Goal of the exercise: Below this sentence is a listing; return exactly its lines from the one with "red circle at (113, 466): moved 20 px right" to the one with "green arrow: moved 5", both kept, and nothing more.

Top of Record set

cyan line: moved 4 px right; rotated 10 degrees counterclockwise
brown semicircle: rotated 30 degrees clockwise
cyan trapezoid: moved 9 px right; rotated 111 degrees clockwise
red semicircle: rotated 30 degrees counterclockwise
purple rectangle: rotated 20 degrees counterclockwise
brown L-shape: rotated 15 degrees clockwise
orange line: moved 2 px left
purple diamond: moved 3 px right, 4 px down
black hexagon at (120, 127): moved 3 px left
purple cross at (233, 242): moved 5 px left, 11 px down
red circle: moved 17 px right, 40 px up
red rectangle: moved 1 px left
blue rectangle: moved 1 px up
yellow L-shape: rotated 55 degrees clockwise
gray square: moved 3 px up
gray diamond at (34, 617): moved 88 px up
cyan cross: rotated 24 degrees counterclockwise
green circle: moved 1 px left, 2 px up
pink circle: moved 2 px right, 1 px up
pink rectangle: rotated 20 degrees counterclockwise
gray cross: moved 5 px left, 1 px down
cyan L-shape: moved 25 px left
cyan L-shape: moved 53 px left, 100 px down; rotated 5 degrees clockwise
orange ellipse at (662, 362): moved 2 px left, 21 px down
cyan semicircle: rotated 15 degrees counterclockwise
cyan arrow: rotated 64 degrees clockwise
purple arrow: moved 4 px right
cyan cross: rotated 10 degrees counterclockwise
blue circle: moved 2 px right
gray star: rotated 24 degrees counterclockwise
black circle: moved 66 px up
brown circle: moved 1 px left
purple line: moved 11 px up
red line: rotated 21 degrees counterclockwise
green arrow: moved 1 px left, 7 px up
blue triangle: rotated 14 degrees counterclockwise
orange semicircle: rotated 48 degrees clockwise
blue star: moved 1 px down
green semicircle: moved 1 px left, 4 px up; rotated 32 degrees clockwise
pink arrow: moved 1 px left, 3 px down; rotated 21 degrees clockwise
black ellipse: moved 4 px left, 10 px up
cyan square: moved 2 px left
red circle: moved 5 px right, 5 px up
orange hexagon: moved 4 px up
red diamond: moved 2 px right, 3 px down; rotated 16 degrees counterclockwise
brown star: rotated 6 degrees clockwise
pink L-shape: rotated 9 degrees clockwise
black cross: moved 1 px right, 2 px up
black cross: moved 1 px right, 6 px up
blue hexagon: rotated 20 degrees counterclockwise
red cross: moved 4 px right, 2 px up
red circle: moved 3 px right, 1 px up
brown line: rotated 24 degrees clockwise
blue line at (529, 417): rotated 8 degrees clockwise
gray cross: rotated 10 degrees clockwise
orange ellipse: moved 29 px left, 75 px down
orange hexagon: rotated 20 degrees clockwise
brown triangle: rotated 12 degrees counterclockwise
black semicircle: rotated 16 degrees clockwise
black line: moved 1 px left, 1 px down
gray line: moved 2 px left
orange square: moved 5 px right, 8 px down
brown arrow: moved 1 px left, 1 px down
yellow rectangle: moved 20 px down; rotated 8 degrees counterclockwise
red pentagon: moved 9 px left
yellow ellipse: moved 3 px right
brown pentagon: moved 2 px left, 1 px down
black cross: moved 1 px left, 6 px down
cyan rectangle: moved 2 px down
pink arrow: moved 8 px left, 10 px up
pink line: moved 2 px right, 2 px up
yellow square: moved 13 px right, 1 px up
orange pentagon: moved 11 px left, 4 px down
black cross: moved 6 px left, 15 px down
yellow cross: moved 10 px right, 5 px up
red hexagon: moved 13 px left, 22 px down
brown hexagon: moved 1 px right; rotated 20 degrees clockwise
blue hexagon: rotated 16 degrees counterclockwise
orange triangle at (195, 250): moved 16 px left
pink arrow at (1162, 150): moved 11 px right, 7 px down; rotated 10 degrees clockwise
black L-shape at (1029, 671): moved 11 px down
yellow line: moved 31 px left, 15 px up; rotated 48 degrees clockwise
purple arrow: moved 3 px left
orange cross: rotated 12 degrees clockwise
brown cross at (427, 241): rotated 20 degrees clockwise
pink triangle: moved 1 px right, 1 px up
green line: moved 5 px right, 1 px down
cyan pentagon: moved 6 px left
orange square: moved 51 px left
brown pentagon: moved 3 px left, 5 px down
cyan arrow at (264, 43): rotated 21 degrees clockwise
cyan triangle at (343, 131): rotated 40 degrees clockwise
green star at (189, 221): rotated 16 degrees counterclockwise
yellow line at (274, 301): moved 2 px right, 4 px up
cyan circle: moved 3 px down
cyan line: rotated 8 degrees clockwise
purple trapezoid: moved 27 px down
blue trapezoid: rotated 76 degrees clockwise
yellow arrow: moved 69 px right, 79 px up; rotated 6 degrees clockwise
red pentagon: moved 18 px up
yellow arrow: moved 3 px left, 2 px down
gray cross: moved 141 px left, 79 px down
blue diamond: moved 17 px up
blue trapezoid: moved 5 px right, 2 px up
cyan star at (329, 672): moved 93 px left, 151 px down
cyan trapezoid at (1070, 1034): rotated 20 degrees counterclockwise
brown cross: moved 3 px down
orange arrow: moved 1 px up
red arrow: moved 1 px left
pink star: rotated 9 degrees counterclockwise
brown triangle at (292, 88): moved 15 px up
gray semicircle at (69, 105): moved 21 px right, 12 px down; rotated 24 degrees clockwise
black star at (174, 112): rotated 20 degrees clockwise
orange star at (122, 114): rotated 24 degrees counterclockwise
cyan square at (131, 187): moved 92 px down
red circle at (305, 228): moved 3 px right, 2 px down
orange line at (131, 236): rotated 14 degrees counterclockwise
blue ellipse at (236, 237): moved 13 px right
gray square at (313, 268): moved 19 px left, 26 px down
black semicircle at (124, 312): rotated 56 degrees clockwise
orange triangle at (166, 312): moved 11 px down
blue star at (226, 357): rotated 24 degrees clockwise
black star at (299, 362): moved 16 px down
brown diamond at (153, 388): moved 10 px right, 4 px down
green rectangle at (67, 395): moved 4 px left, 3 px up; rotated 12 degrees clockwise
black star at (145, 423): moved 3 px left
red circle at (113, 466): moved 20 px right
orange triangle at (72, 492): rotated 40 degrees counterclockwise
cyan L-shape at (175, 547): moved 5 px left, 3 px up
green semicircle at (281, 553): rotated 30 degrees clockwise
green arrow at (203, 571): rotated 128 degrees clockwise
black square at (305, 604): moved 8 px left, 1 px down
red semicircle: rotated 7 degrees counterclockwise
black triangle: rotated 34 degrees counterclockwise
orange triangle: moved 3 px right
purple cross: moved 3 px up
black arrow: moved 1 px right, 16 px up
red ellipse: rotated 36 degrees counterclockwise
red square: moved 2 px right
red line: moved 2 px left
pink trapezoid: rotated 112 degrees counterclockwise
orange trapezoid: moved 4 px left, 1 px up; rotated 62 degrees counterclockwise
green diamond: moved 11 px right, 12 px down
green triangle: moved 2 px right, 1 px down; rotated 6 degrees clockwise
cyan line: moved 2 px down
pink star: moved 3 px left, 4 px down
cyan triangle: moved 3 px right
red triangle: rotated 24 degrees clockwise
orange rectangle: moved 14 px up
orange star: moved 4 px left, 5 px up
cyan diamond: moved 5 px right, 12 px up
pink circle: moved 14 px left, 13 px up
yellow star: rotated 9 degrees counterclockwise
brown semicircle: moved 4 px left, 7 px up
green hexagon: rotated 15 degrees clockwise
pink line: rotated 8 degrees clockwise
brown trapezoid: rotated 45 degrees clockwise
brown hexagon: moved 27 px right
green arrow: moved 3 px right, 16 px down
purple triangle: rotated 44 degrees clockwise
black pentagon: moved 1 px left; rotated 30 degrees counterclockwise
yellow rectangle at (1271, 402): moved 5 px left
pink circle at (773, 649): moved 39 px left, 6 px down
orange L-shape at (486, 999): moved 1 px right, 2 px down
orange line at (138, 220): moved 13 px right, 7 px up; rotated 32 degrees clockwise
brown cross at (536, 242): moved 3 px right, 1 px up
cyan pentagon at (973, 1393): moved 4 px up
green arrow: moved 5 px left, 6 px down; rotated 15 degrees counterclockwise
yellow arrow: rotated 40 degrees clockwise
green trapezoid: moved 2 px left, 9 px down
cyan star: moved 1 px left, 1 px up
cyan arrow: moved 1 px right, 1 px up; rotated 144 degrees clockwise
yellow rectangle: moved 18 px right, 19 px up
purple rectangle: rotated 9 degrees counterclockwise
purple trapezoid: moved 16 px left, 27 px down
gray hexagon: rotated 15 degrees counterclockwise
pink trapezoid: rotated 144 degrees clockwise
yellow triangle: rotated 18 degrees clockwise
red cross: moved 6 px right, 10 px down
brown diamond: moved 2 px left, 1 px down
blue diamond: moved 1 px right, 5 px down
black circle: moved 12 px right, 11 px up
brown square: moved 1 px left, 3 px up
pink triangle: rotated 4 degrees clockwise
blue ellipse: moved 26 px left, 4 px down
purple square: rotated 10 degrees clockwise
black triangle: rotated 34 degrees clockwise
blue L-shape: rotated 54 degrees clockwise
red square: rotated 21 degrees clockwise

Bottom of Record set

Response for this exercise:
red circle at (113, 466): moved 20 px right
orange triangle at (72, 492): rotated 40 degrees counterclockwise
cyan L-shape at (175, 547): moved 5 px left, 3 px up
green semicircle at (281, 553): rotated 30 degrees clockwise
green arrow at (203, 571): rotated 128 degrees clockwise
black square at (305, 604): moved 8 px left, 1 px down
red semicircle: rotated 7 degrees counterclockwise
black triangle: rotated 34 degrees counterclockwise
orange triangle: moved 3 px right
purple cross: moved 3 px up
black arrow: moved 1 px right, 16 px up
red ellipse: rotated 36 degrees counterclockwise
red square: moved 2 px right
red line: moved 2 px left
pink trapezoid: rotated 112 degrees counterclockwise
orange trapezoid: moved 4 px left, 1 px up; rotated 62 degrees counterclockwise
green diamond: moved 11 px right, 12 px down
green triangle: moved 2 px right, 1 px down; rotated 6 degrees clockwise
cyan line: moved 2 px down
pink star: moved 3 px left, 4 px down
cyan triangle: moved 3 px right
red triangle: rotated 24 degrees clockwise
orange rectangle: moved 14 px up
orange star: moved 4 px left, 5 px up
cyan diamond: moved 5 px right, 12 px up
pink circle: moved 14 px left, 13 px up
yellow star: rotated 9 degrees counterclockwise
brown semicircle: moved 4 px left, 7 px up
green hexagon: rotated 15 degrees clockwise
pink line: rotated 8 degrees clockwise
brown trapezoid: rotated 45 degrees clockwise
brown hexagon: moved 27 px right
green arrow: moved 3 px right, 16 px down
purple triangle: rotated 44 degrees clockwise
black pentagon: moved 1 px left; rotated 30 degrees counterclockwise
yellow rectangle at (1271, 402): moved 5 px left
pink circle at (773, 649): moved 39 px left, 6 px down
orange L-shape at (486, 999): moved 1 px right, 2 px down
orange line at (138, 220): moved 13 px right, 7 px up; rotated 32 degrees clockwise
brown cross at (536, 242): moved 3 px right, 1 px up
cyan pentagon at (973, 1393): moved 4 px up
green arrow: moved 5 px left, 6 px down; rotated 15 degrees counterclockwise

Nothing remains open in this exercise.